Exercise brief: Repeat verbatim, and only, the lines of the data below, beginning at the line that contains "R3: 47k (GND, N008) -> 47k (CN5/1, N008)" and stopping after the line that contains "R4: 180 (N003, N010) -> none".

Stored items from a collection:

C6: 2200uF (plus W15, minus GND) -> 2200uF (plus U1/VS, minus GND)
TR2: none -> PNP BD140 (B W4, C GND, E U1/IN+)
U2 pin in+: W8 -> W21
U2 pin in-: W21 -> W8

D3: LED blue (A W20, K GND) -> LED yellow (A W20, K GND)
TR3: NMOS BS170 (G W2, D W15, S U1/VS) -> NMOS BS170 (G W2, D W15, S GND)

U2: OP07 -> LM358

---

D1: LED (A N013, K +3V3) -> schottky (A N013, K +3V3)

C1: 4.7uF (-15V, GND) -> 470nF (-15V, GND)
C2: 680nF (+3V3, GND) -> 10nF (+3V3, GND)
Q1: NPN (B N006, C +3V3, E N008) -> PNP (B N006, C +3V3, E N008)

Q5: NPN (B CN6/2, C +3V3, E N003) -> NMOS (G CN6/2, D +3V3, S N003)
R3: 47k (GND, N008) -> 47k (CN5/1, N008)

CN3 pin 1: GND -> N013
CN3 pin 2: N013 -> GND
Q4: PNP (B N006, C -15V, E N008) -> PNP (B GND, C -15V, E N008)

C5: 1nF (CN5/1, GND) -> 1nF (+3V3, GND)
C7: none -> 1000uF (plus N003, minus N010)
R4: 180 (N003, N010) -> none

Task result:
R3: 47k (GND, N008) -> 47k (CN5/1, N008)

CN3 pin 1: GND -> N013
CN3 pin 2: N013 -> GND
Q4: PNP (B N006, C -15V, E N008) -> PNP (B GND, C -15V, E N008)

C5: 1nF (CN5/1, GND) -> 1nF (+3V3, GND)
C7: none -> 1000uF (plus N003, minus N010)
R4: 180 (N003, N010) -> none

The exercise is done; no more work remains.